══ Data shown
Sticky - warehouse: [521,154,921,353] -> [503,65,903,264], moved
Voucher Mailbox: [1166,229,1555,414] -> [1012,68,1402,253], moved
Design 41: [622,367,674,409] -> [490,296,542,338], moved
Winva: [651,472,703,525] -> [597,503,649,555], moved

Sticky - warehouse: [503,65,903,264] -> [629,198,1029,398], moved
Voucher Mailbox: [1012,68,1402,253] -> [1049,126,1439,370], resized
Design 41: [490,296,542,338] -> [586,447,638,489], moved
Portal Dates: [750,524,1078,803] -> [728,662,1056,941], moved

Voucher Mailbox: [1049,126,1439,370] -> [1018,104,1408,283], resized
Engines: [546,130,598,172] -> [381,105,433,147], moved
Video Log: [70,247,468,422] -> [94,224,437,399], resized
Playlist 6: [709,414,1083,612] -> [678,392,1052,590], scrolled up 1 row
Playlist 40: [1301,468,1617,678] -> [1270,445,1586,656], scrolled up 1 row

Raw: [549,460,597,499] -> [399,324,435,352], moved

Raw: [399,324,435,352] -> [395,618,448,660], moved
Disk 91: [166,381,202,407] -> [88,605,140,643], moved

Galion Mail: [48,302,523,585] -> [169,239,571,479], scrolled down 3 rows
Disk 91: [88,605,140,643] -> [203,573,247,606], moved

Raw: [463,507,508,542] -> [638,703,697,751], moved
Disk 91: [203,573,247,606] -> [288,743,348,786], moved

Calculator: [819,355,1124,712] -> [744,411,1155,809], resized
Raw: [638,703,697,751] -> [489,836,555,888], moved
════
Problem to solve:
Copy out exactly the line holding "Raw: [463,507,508,542] ->" and each line after it through the end of the entries, and leave out everything else.

Output of the exercise:
Raw: [463,507,508,542] -> [638,703,697,751], moved
Disk 91: [203,573,247,606] -> [288,743,348,786], moved

Calculator: [819,355,1124,712] -> [744,411,1155,809], resized
Raw: [638,703,697,751] -> [489,836,555,888], moved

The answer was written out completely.